## begin Data for this exercise

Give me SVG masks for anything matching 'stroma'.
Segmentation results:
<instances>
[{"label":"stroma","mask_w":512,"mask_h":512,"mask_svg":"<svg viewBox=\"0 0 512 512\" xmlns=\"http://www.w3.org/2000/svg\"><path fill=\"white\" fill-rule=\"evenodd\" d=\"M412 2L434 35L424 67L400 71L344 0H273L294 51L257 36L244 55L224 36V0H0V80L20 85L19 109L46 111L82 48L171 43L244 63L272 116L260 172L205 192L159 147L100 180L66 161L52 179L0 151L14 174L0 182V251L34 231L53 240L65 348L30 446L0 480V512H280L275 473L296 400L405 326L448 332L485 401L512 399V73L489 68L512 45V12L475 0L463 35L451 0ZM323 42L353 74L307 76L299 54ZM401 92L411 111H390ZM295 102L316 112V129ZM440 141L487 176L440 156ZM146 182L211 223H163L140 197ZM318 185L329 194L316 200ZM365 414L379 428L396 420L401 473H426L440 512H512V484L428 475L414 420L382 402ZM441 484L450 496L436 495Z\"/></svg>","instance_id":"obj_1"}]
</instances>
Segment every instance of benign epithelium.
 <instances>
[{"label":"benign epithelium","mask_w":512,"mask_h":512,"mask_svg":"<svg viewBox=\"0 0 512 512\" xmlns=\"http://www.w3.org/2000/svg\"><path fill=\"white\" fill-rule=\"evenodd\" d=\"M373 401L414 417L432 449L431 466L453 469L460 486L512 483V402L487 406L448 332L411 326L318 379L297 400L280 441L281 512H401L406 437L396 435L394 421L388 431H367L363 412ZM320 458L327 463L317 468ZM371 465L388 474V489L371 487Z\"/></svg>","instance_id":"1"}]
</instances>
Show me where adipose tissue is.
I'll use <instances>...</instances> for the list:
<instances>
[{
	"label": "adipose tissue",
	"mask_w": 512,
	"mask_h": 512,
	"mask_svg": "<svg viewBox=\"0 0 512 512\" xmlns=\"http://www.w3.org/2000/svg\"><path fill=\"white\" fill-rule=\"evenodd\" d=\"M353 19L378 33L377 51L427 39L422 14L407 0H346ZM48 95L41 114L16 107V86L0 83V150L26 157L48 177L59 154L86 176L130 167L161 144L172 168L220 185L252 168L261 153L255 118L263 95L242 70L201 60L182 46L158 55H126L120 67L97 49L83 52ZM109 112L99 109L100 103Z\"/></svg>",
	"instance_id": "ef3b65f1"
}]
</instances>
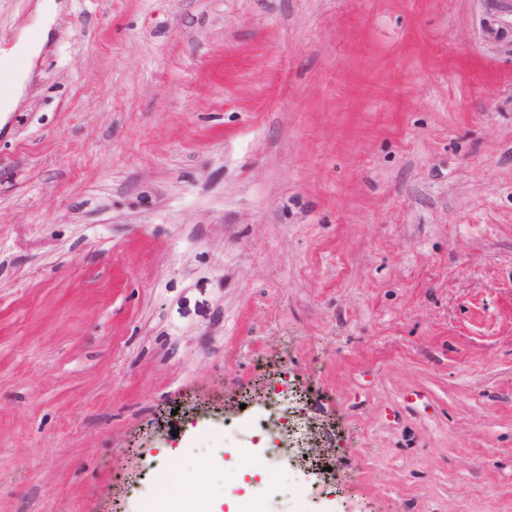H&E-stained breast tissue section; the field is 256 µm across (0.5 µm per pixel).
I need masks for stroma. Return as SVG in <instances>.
<instances>
[{
    "mask_svg": "<svg viewBox=\"0 0 512 512\" xmlns=\"http://www.w3.org/2000/svg\"><path fill=\"white\" fill-rule=\"evenodd\" d=\"M55 3L0 132V512H141L279 373L336 449L283 512H512V0Z\"/></svg>",
    "mask_w": 512,
    "mask_h": 512,
    "instance_id": "1",
    "label": "stroma"
}]
</instances>
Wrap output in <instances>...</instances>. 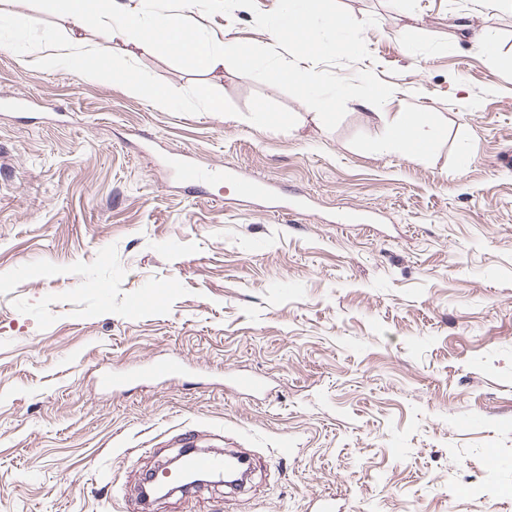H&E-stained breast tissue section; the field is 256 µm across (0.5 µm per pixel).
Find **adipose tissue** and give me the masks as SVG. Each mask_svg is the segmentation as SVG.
Returning a JSON list of instances; mask_svg holds the SVG:
<instances>
[{"label": "adipose tissue", "mask_w": 512, "mask_h": 512, "mask_svg": "<svg viewBox=\"0 0 512 512\" xmlns=\"http://www.w3.org/2000/svg\"><path fill=\"white\" fill-rule=\"evenodd\" d=\"M41 6L68 19L72 27L66 37L49 41L43 53L30 57L31 65L53 69L62 68L84 77L121 84L133 96L149 97L156 105L167 106L170 91L147 84L129 66H113L104 46L88 41L84 33L97 28L109 34L112 41L129 45L130 56L150 54L159 48L190 58L207 70L223 68L226 59H233L238 71L249 77H260L271 84L289 82L299 86L314 106L328 112L332 101L318 97L321 81L315 66L289 68L272 65L257 68L252 56L236 39L224 30L222 0H213L214 25L200 30L185 12V0H39ZM322 16L321 26H314V16ZM344 16L323 9V0H286L276 20L270 25L271 37L279 43L298 49L299 53L325 56L334 52L357 55L360 44L349 38L337 43L327 41L324 32L345 28ZM369 117L383 124L381 147L395 148L411 158L425 156L431 145L430 117L422 112L387 122L384 113L386 96L368 92L358 101Z\"/></svg>", "instance_id": "1"}]
</instances>
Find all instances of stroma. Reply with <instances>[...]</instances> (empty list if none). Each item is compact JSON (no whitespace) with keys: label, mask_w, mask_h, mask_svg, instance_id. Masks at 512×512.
<instances>
[{"label":"stroma","mask_w":512,"mask_h":512,"mask_svg":"<svg viewBox=\"0 0 512 512\" xmlns=\"http://www.w3.org/2000/svg\"><path fill=\"white\" fill-rule=\"evenodd\" d=\"M224 6L257 66L295 61L255 22L277 0ZM7 7L36 25L0 21V512H512V68L471 39L492 25L511 56L512 0H325L360 42L319 64L325 115L164 48L112 45L163 108L24 68L69 26ZM374 89L388 120L430 115L425 157L380 151ZM186 152L276 192L187 186ZM164 357L179 381L141 376ZM188 441L245 453L247 484L145 507ZM9 0H2L0 2V17L5 18L10 29L17 36H24L30 33L32 30L35 17L27 12L19 11H5L4 4Z\"/></svg>","instance_id":"1"}]
</instances>
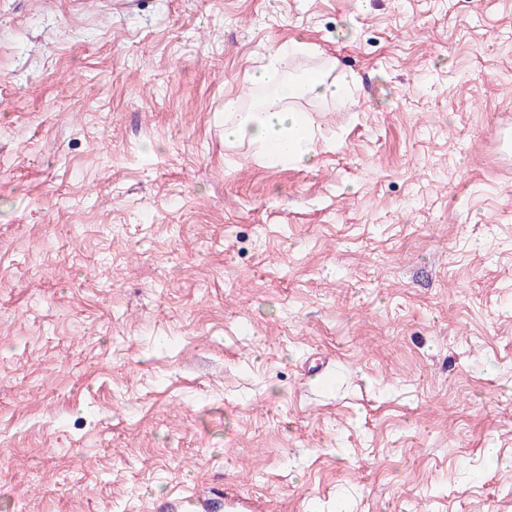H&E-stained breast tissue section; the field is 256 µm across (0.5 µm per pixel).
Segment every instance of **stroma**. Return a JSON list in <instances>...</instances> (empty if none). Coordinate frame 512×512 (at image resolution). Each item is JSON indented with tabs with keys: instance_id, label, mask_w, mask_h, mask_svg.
<instances>
[{
	"instance_id": "obj_1",
	"label": "stroma",
	"mask_w": 512,
	"mask_h": 512,
	"mask_svg": "<svg viewBox=\"0 0 512 512\" xmlns=\"http://www.w3.org/2000/svg\"><path fill=\"white\" fill-rule=\"evenodd\" d=\"M112 2L0 0V512H512V0ZM310 50L299 40L277 42L269 48L263 63L249 80L251 84L275 87L279 95L259 110H245L237 97H226L224 112L230 117L224 122L226 143L248 141L266 163L274 166H313L316 163L320 153L316 124L307 112H298L289 105L297 89L286 81L295 58ZM355 83V76L345 70L331 79L320 72H313L303 82L300 92L311 99L337 100L348 95ZM225 512H270L267 500L258 497H245L233 488L231 483L224 484Z\"/></svg>"
}]
</instances>
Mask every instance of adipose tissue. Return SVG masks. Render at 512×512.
I'll return each mask as SVG.
<instances>
[{
    "instance_id": "adipose-tissue-1",
    "label": "adipose tissue",
    "mask_w": 512,
    "mask_h": 512,
    "mask_svg": "<svg viewBox=\"0 0 512 512\" xmlns=\"http://www.w3.org/2000/svg\"><path fill=\"white\" fill-rule=\"evenodd\" d=\"M307 44L290 40L274 43L261 66L250 76L253 84L274 87L277 98L257 110H246L237 97L224 100L225 142H248L268 164L282 167L311 166L320 153V136L313 118L290 107L291 98L302 94L316 100H337L348 95L356 82L355 76L345 70L329 77L311 73L302 86L287 80L295 58L307 53Z\"/></svg>"
}]
</instances>
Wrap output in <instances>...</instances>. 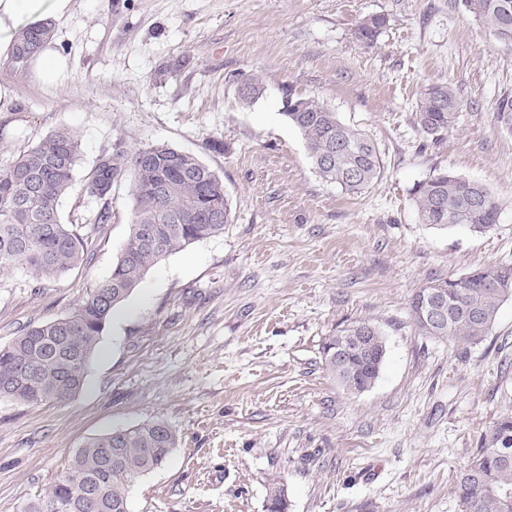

## end Data for this exercise

With pictures left out, extract the lines from the one containing "Mask every instance" to the end of the material above, both included, exactly as written.

■ Correct output ■
Mask every instance of adipose tissue. Return SVG masks. Render at 512×512.
I'll return each mask as SVG.
<instances>
[{
    "instance_id": "adipose-tissue-1",
    "label": "adipose tissue",
    "mask_w": 512,
    "mask_h": 512,
    "mask_svg": "<svg viewBox=\"0 0 512 512\" xmlns=\"http://www.w3.org/2000/svg\"><path fill=\"white\" fill-rule=\"evenodd\" d=\"M307 44L290 40L274 43L261 66L250 76L253 84L274 87L277 98L257 110H246L237 97L224 100L225 142H248L268 164L282 167L311 166L320 153V136L313 118L290 107L291 98L302 94L316 100H337L348 95L356 82L355 76L345 70L329 77L311 73L302 86L287 80L295 58L307 53Z\"/></svg>"
}]
</instances>
Wrap output in <instances>...</instances>. 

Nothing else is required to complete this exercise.